Find "purple brick D2:E3" in the material below, then copy that line and every subsequent line to the end, exactly.

▶ _COLLECTED MATERIAL_
Content starts
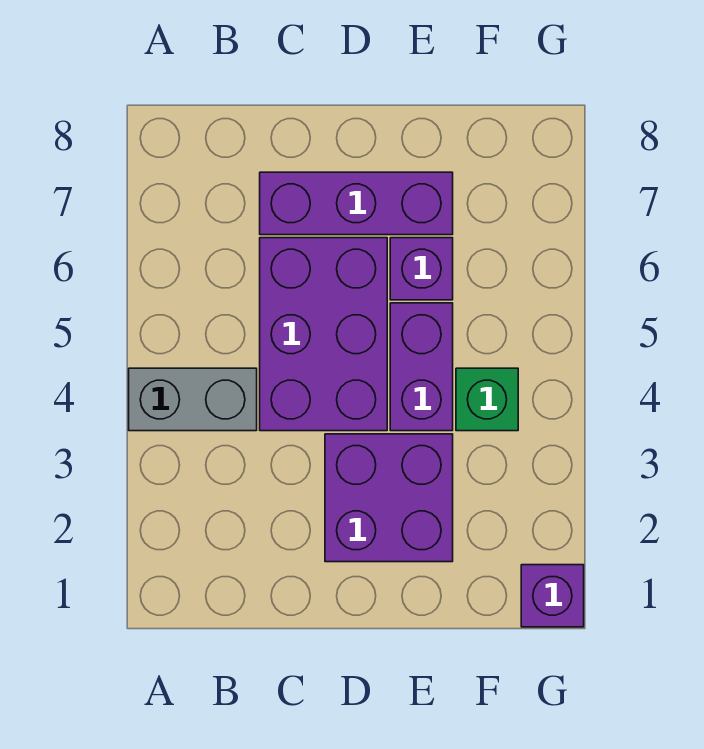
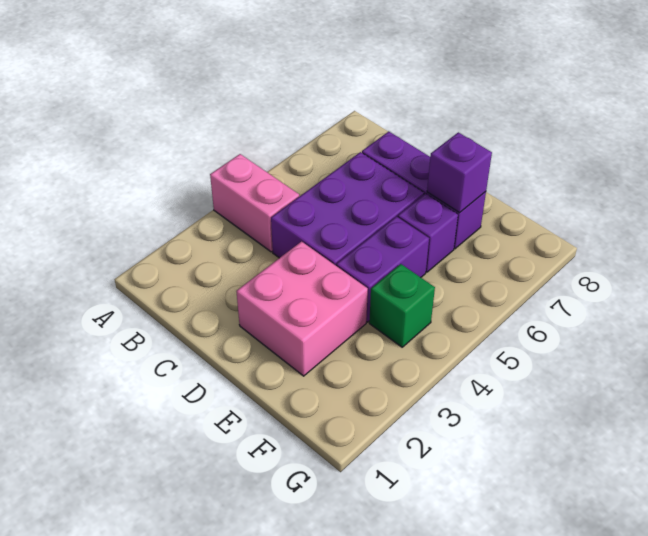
grey brick A4:B4 level 1 -> pink brick A4:B4 level 1
purple brick D2:E3 level 1 -> pink brick D2:E3 level 1
purple brick G1 level 1 -> purple brick E7 level 2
Content ends
▶ _TASK OUTPUT_
purple brick D2:E3 level 1 -> pink brick D2:E3 level 1
purple brick G1 level 1 -> purple brick E7 level 2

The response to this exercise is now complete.